[What the task asks]
Ignoring every picture, return the lines of the listing below word for word, from the line that holds "yellow dice: 0 -> 3" through the line that holds "black cup: 2 -> 0".

[Exercise input]
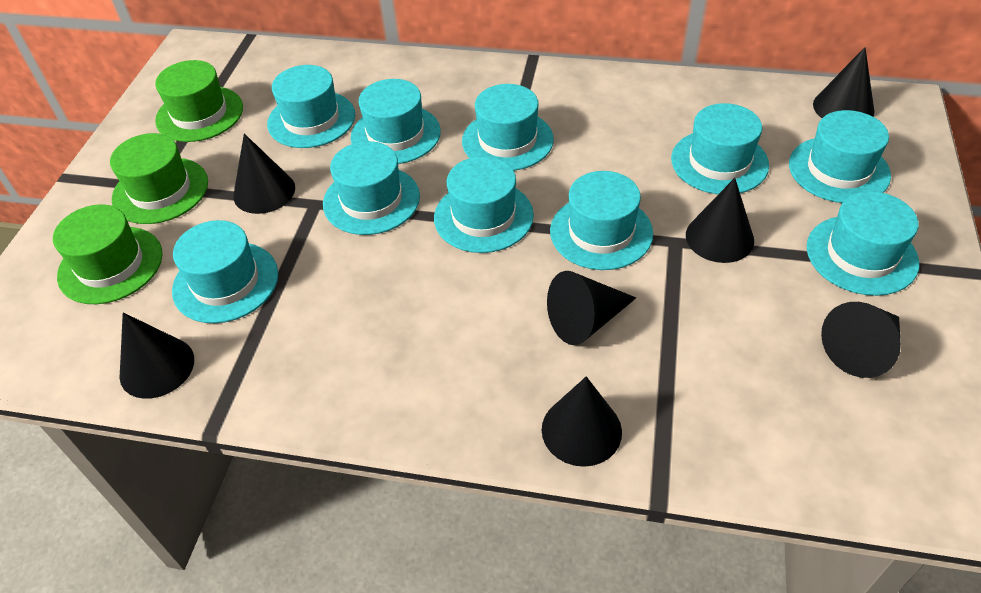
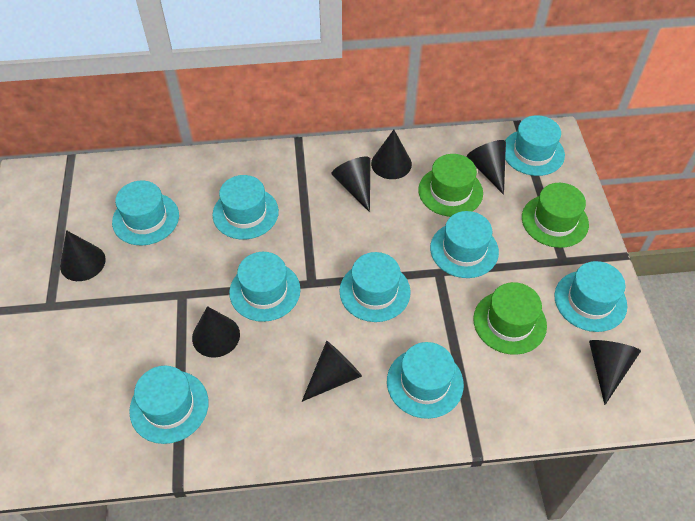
turquoise hat: 10 -> 9

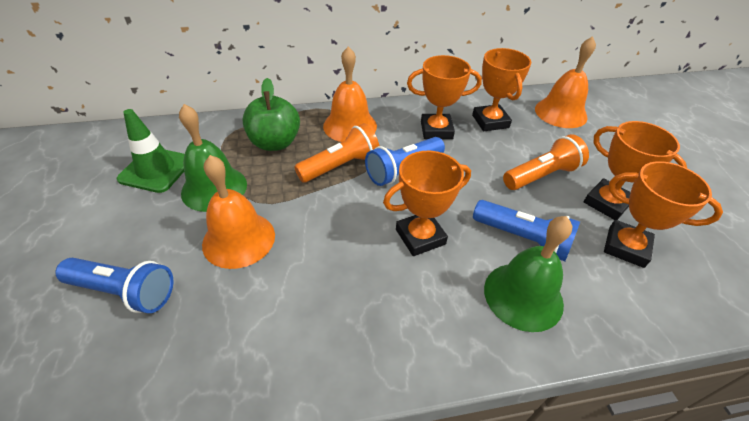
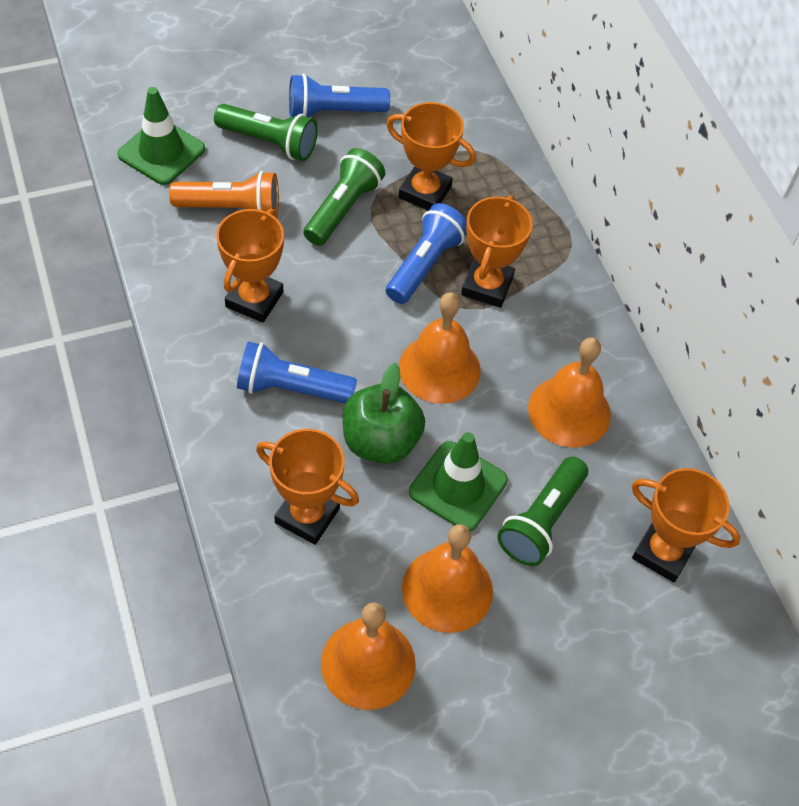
green bell: 2 -> 0
green flashlight: 0 -> 3
green traffic cone: 1 -> 2
orange bell: 3 -> 4
orange flashlight: 2 -> 1

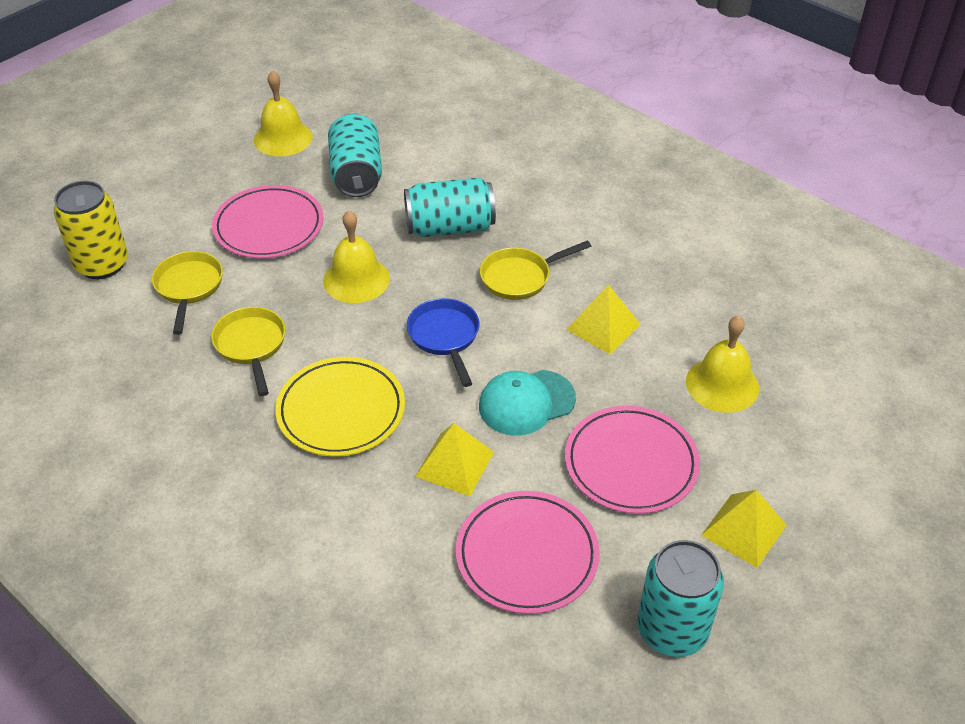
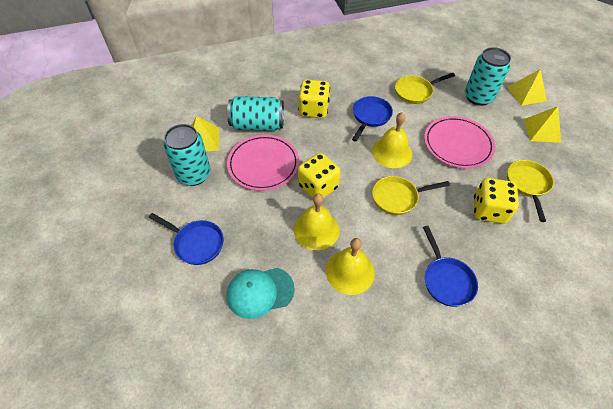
blue pan: 1 -> 3
pink plate: 3 -> 2
yellow can: 1 -> 0
yellow dice: 0 -> 3
yellow plate: 1 -> 0

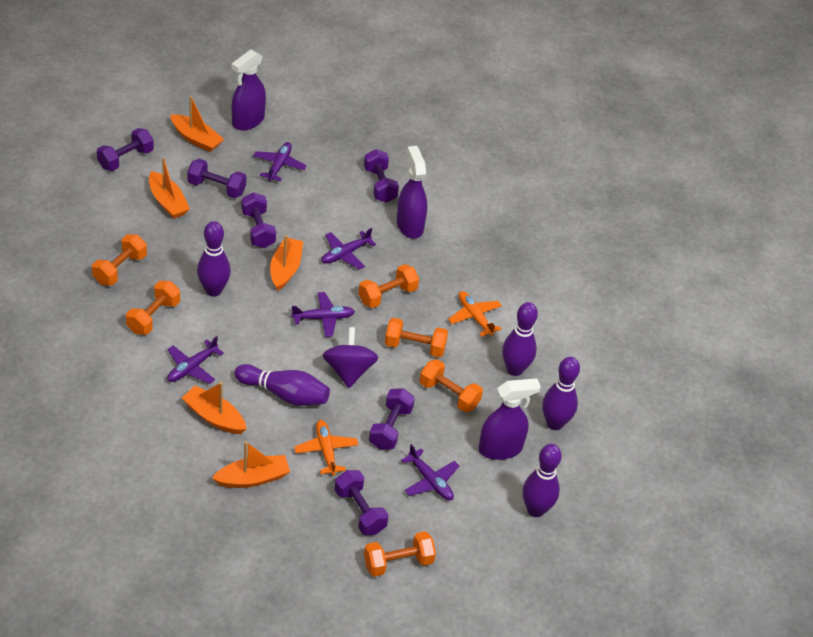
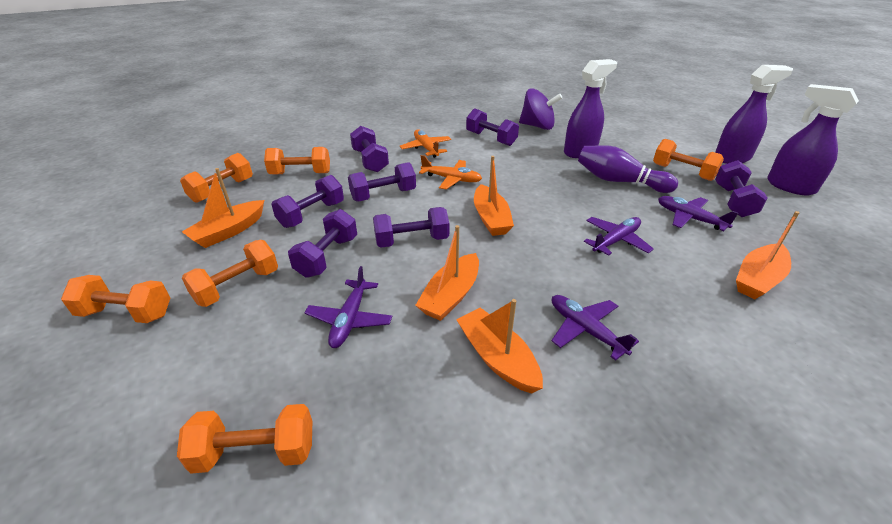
purple bowling pin: 5 -> 1
purple dumbbell: 6 -> 7
purple plane: 5 -> 4

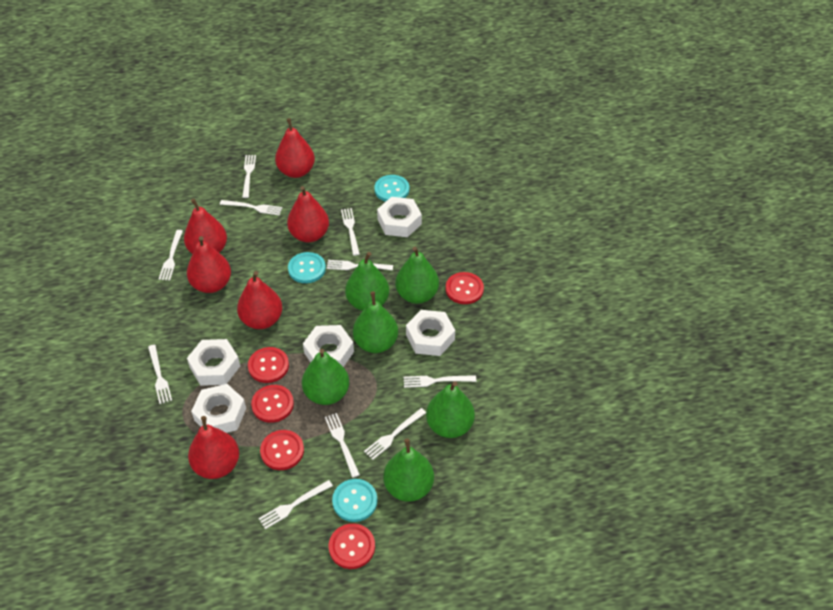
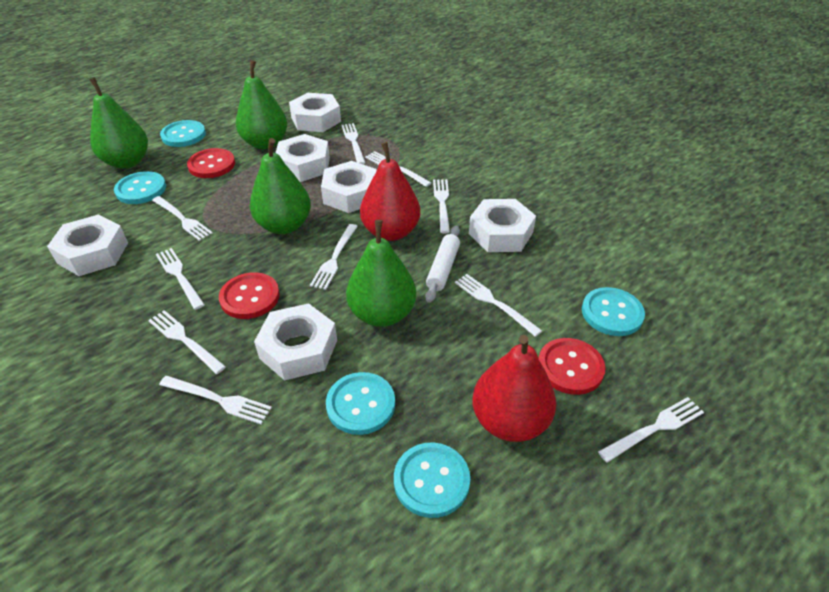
green pear: 6 -> 4
red button: 5 -> 3
red pear: 6 -> 2
turquoise button: 3 -> 5
white nut: 5 -> 6
white rolling pin: 0 -> 1

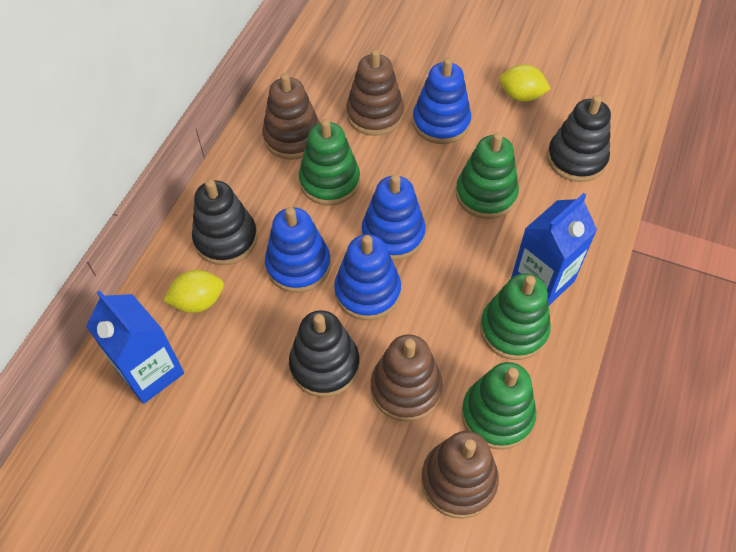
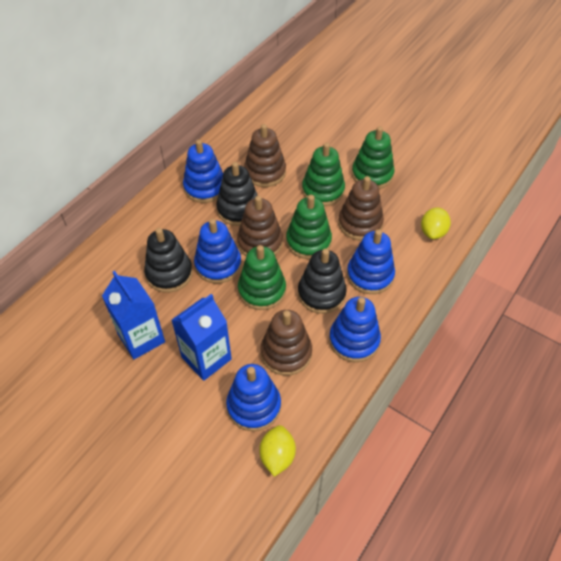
blue stacking toy: 4 -> 5

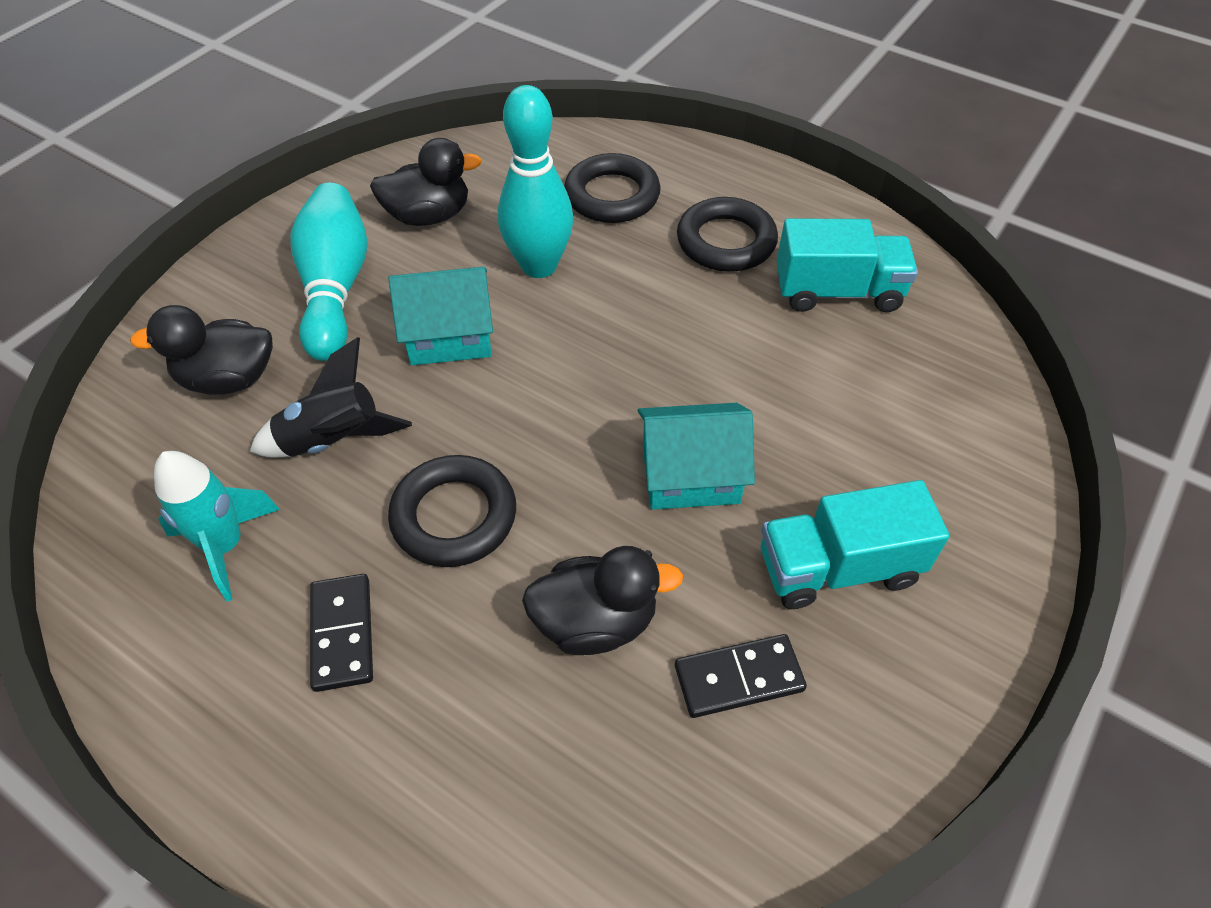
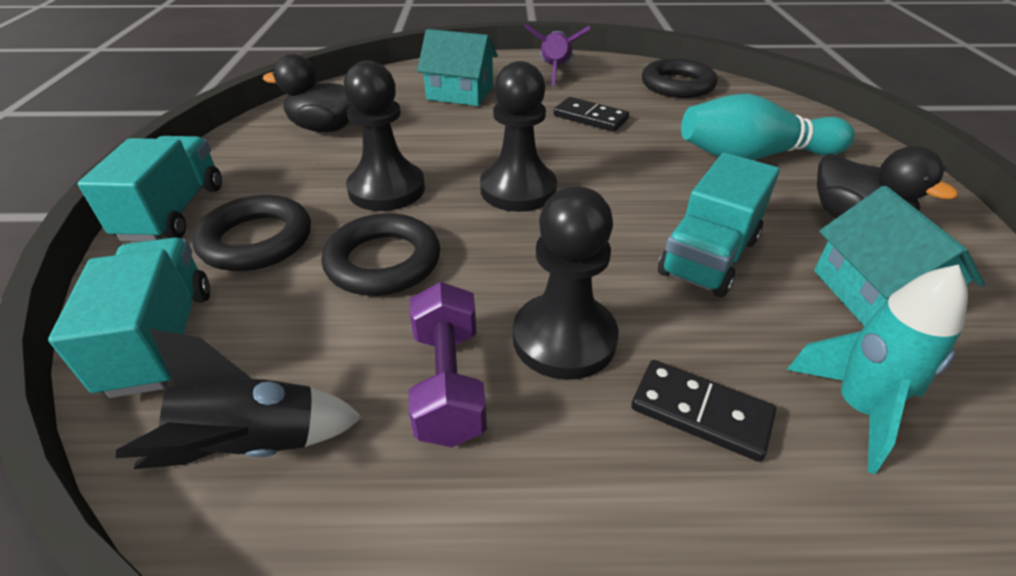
black duck: 3 -> 2
black pawn: 0 -> 3
purple dumbbell: 0 -> 1
purple rocket: 0 -> 1
turquoise bowling pin: 2 -> 1
turquoise truck: 2 -> 3

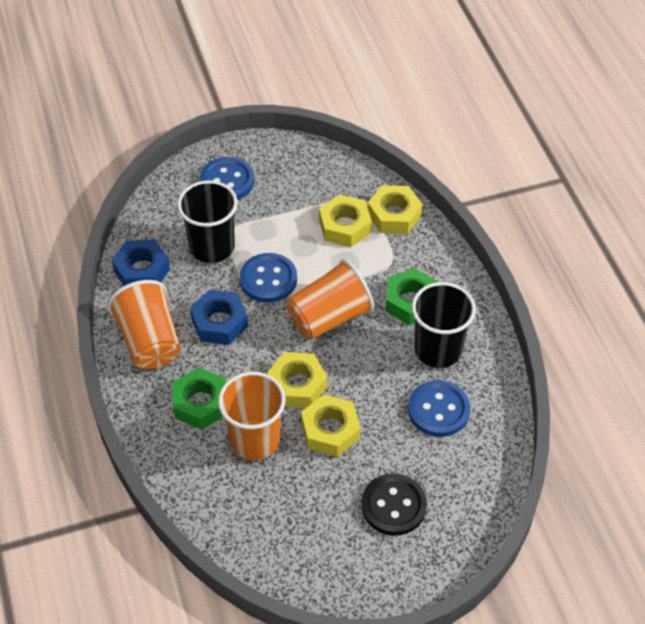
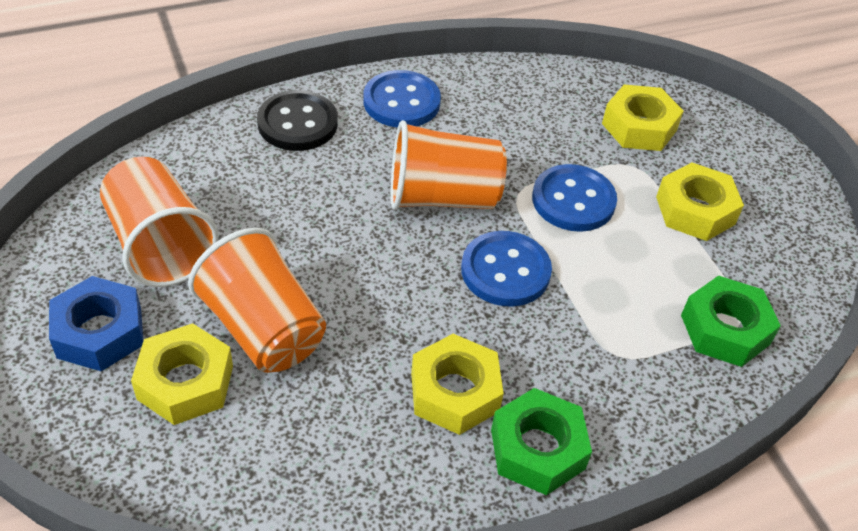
black cup: 2 -> 0
blue nut: 2 -> 1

[Answer for the task]
yellow dice: 0 -> 3
yellow plate: 1 -> 0

purple bowling pin: 5 -> 1
purple dumbbell: 6 -> 7
purple plane: 5 -> 4

green pear: 6 -> 4
red button: 5 -> 3
red pear: 6 -> 2
turquoise button: 3 -> 5
white nut: 5 -> 6
white rolling pin: 0 -> 1

blue stacking toy: 4 -> 5

black duck: 3 -> 2
black pawn: 0 -> 3
purple dumbbell: 0 -> 1
purple rocket: 0 -> 1
turquoise bowling pin: 2 -> 1
turquoise truck: 2 -> 3

black cup: 2 -> 0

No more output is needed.